DATA TO PROCESS:
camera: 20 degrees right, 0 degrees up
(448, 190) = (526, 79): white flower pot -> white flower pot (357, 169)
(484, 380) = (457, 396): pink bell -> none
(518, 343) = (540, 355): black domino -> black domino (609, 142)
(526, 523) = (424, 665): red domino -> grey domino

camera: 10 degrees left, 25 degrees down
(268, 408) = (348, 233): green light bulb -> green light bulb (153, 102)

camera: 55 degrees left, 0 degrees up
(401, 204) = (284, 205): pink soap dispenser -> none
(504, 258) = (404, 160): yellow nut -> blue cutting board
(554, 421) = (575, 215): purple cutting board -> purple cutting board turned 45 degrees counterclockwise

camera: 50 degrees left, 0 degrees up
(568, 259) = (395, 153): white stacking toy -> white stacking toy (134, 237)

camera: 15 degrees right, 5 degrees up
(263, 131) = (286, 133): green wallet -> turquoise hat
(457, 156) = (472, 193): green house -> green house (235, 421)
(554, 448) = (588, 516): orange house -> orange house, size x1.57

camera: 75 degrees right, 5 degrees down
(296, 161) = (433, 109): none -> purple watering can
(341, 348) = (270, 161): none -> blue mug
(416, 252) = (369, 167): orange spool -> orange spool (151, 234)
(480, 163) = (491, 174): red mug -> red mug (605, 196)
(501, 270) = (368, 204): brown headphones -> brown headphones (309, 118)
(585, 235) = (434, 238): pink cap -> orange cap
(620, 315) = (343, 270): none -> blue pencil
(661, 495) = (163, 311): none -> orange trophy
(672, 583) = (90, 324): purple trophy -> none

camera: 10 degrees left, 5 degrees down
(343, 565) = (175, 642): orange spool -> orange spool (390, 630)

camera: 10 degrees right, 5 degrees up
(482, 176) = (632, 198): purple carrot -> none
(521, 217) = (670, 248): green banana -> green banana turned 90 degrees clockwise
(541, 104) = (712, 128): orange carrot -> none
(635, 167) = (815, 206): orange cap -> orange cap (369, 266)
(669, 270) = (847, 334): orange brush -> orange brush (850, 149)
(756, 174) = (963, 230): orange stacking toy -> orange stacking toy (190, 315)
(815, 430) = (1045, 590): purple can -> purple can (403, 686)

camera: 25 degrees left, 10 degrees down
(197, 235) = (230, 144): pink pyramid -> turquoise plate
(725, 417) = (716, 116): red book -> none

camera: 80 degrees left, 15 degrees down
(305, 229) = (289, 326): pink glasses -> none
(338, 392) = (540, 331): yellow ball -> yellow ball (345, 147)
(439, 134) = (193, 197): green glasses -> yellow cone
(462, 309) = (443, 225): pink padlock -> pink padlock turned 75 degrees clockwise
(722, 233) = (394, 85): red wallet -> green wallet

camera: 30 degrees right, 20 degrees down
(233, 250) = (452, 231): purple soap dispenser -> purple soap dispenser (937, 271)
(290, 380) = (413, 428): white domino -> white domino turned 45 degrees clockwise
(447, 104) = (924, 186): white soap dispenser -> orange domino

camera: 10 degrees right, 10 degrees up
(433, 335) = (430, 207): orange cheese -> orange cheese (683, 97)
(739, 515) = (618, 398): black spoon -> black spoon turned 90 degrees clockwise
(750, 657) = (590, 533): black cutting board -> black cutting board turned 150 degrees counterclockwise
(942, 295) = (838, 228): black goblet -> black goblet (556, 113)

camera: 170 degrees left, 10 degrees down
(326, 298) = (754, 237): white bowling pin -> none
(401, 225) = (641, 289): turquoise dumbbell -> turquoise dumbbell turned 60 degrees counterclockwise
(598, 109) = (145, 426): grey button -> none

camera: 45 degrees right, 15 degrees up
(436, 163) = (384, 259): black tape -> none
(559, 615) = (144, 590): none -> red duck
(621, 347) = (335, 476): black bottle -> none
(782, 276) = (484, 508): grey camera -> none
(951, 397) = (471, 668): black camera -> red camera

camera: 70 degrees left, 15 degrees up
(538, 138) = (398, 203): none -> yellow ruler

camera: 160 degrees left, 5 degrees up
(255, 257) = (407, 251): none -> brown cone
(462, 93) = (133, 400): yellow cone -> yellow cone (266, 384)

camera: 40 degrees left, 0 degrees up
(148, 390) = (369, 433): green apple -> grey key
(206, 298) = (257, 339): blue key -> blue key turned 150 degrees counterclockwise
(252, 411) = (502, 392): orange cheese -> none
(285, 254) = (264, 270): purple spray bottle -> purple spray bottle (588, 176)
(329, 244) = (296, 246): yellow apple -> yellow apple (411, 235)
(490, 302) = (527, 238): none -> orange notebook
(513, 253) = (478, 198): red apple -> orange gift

BRIEF:
Your task is to restate, word for word, only those lines above that fall between the line holding "(457, 156) = (472, 193): green" and the line holding "(343, 565) = (175, 642): orange", inclusive.

OUTPUT OF THE TASK:
(457, 156) = (472, 193): green house -> green house (235, 421)
(554, 448) = (588, 516): orange house -> orange house, size x1.57

camera: 75 degrees right, 5 degrees down
(296, 161) = (433, 109): none -> purple watering can
(341, 348) = (270, 161): none -> blue mug
(416, 252) = (369, 167): orange spool -> orange spool (151, 234)
(480, 163) = (491, 174): red mug -> red mug (605, 196)
(501, 270) = (368, 204): brown headphones -> brown headphones (309, 118)
(585, 235) = (434, 238): pink cap -> orange cap
(620, 315) = (343, 270): none -> blue pencil
(661, 495) = (163, 311): none -> orange trophy
(672, 583) = (90, 324): purple trophy -> none

camera: 10 degrees left, 5 degrees down
(343, 565) = (175, 642): orange spool -> orange spool (390, 630)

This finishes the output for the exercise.